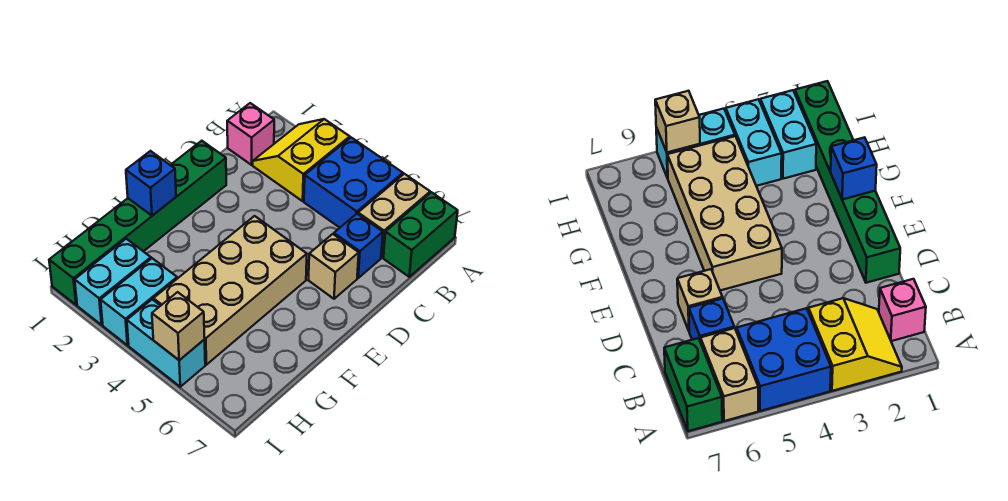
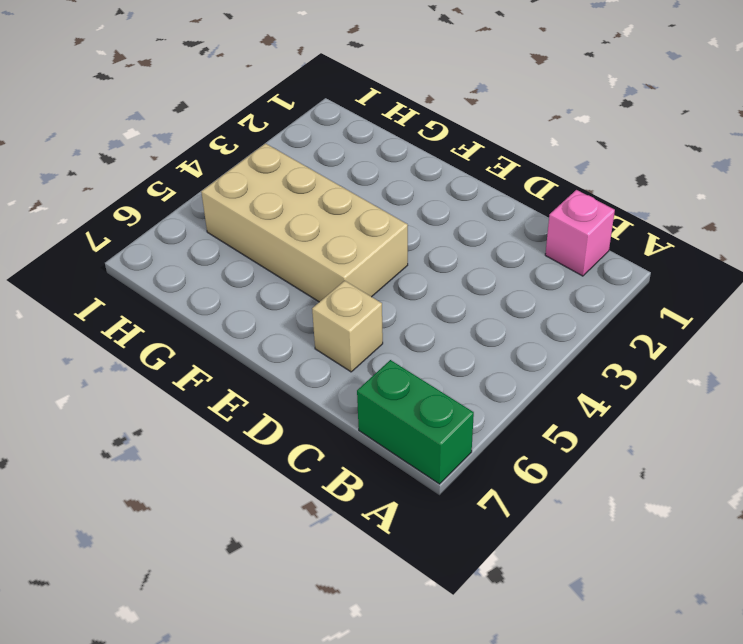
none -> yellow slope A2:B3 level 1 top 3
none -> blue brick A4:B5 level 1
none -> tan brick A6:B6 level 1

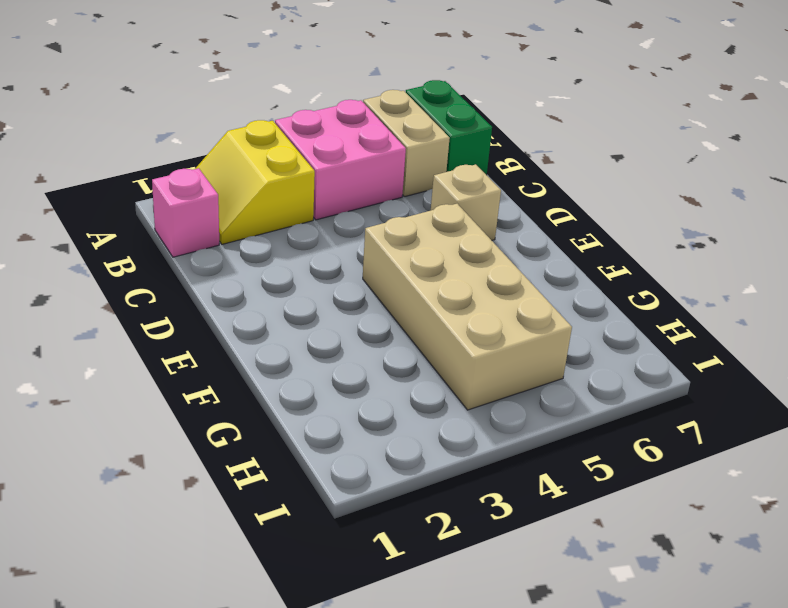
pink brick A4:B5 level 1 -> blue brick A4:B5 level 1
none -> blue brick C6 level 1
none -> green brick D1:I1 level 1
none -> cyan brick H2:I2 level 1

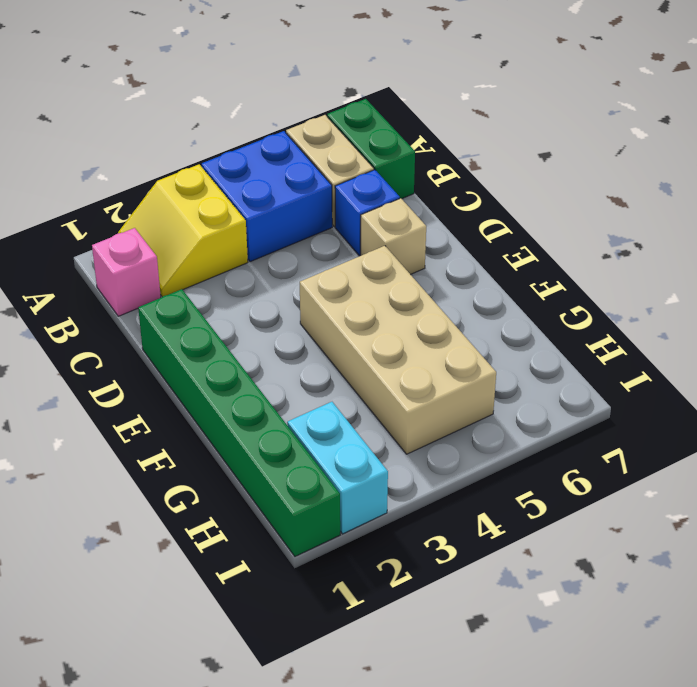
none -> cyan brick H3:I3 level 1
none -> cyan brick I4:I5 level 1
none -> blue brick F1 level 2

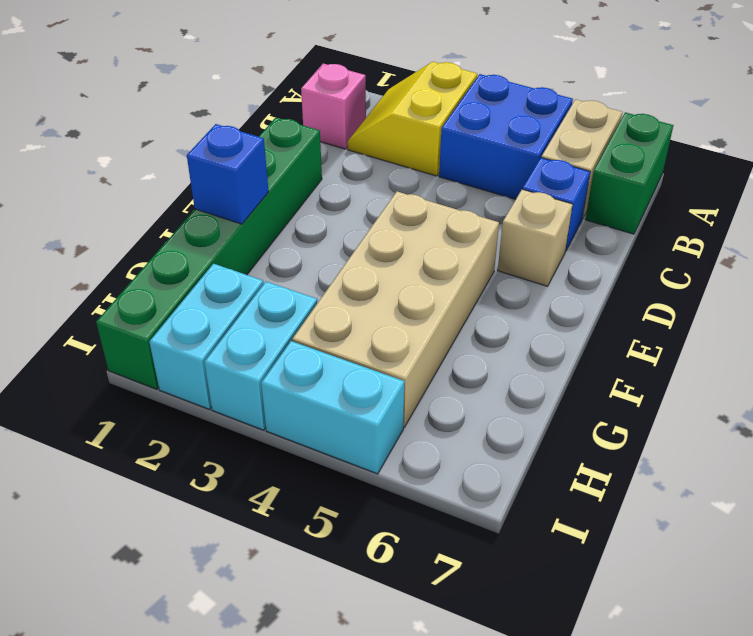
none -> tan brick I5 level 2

____________________

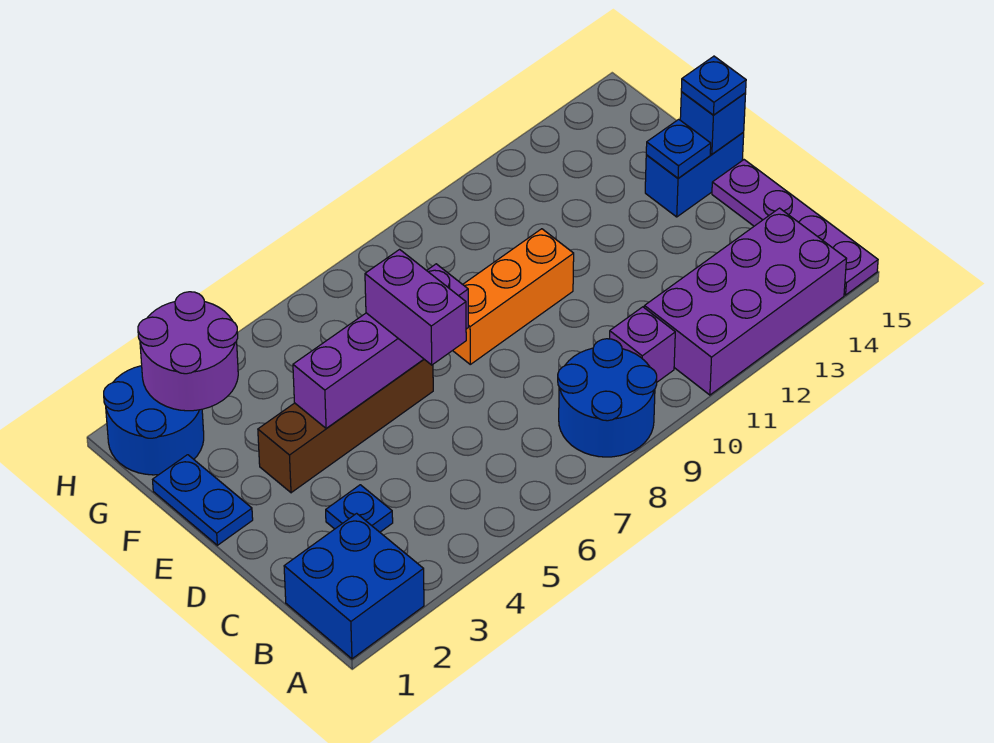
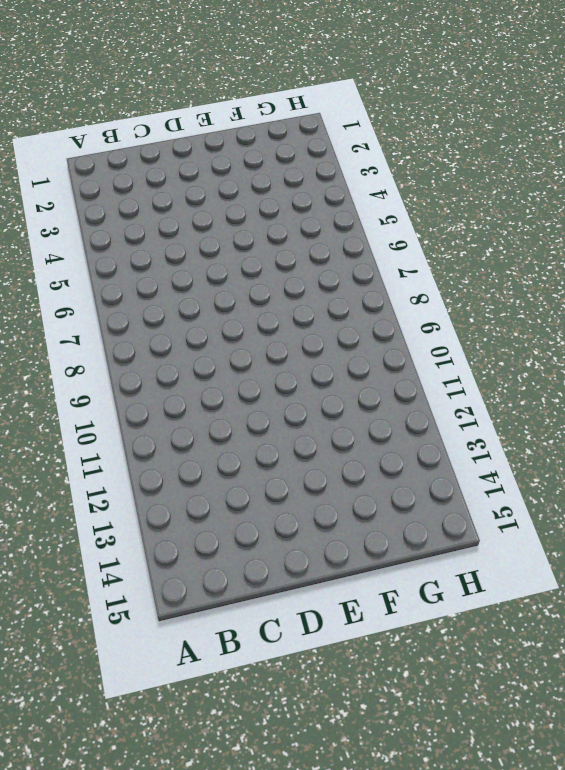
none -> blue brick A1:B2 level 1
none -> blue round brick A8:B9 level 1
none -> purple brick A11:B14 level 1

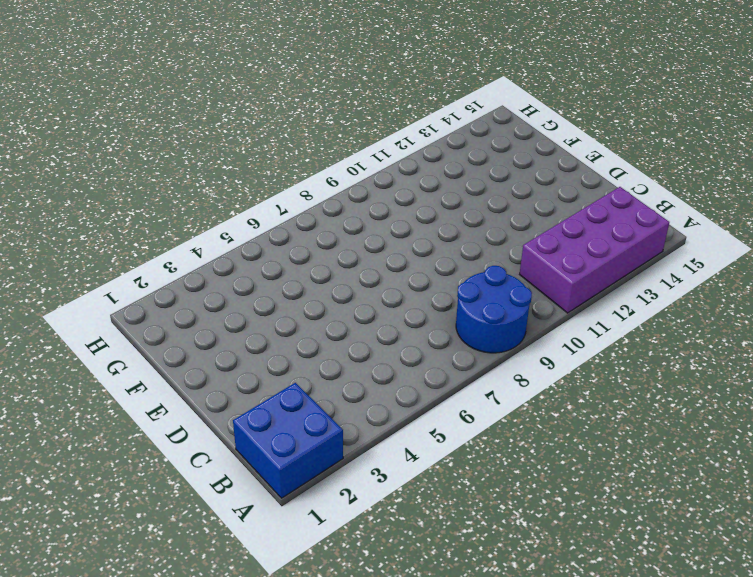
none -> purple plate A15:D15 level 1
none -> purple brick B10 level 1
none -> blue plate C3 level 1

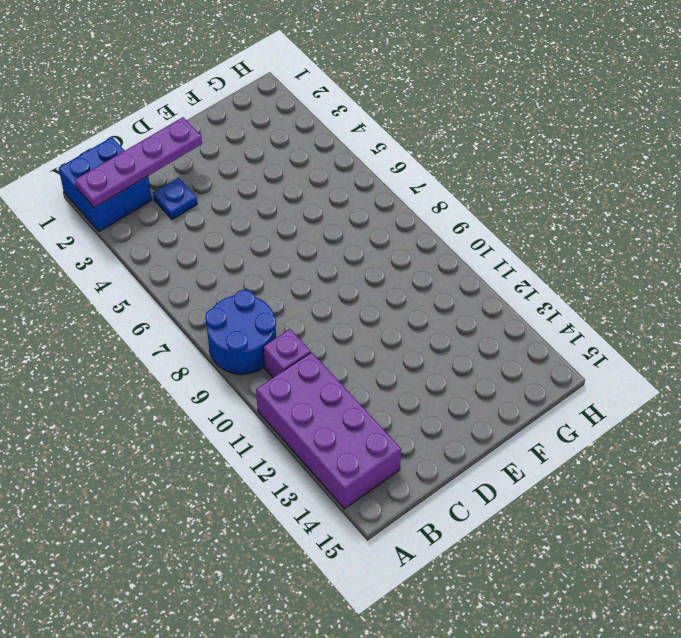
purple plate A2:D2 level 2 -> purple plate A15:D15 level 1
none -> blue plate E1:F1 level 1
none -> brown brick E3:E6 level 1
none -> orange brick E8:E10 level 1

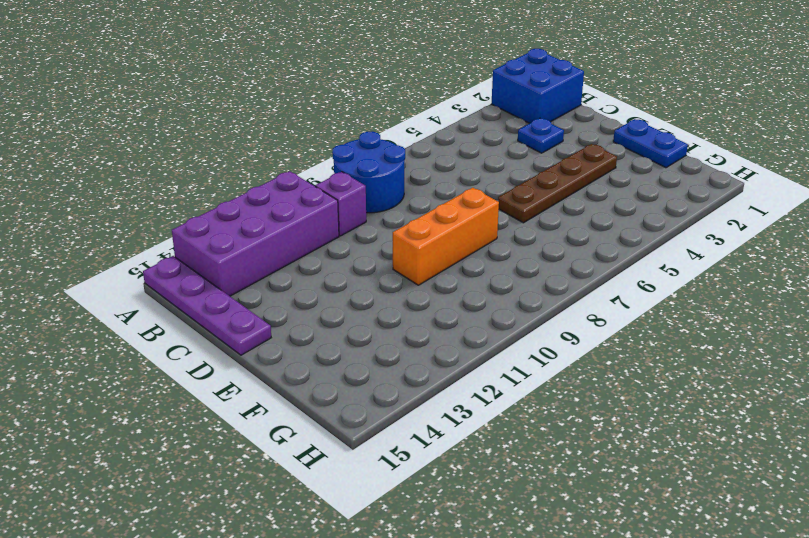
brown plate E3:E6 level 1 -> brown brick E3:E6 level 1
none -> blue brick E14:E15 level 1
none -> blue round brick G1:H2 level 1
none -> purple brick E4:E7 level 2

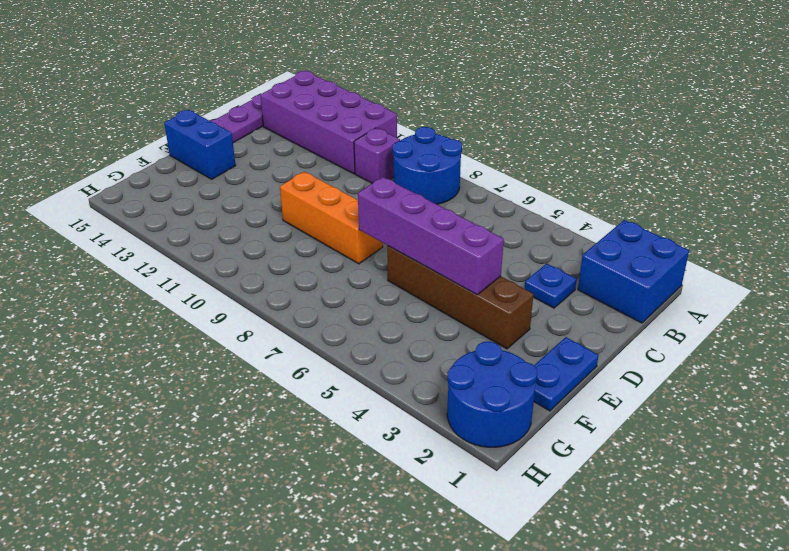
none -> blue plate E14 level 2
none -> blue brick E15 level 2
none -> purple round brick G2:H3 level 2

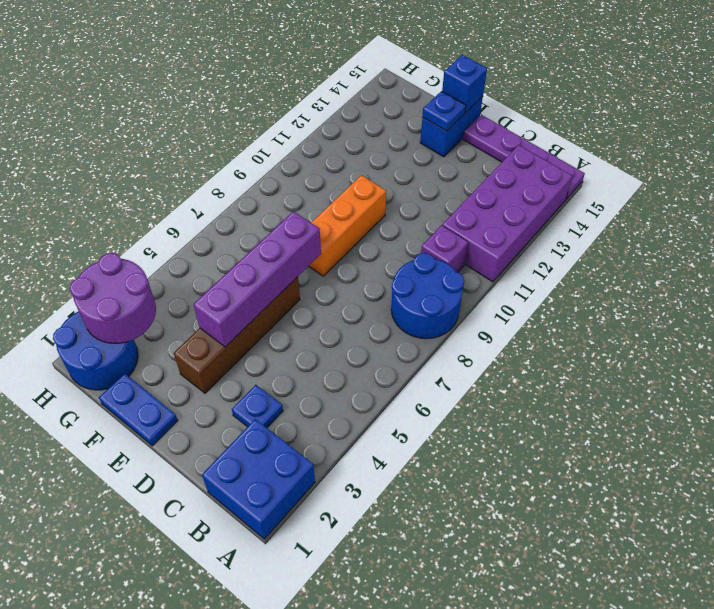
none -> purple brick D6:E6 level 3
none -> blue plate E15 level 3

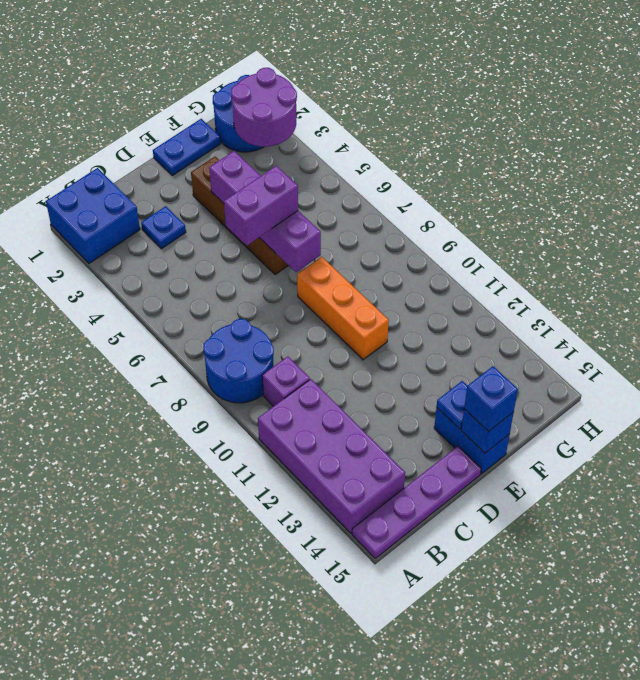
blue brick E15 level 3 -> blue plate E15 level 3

____________________

● Your assignment: Although the records above contain pictures, the copy should not; retype exactly the lines from the one containing "none -> blue brick E14:E15 level 1" through the one containing "none -> purple brick D6:E6 level 3".

● Task solution:
none -> blue brick E14:E15 level 1
none -> blue round brick G1:H2 level 1
none -> purple brick E4:E7 level 2

none -> blue plate E14 level 2
none -> blue brick E15 level 2
none -> purple round brick G2:H3 level 2

none -> purple brick D6:E6 level 3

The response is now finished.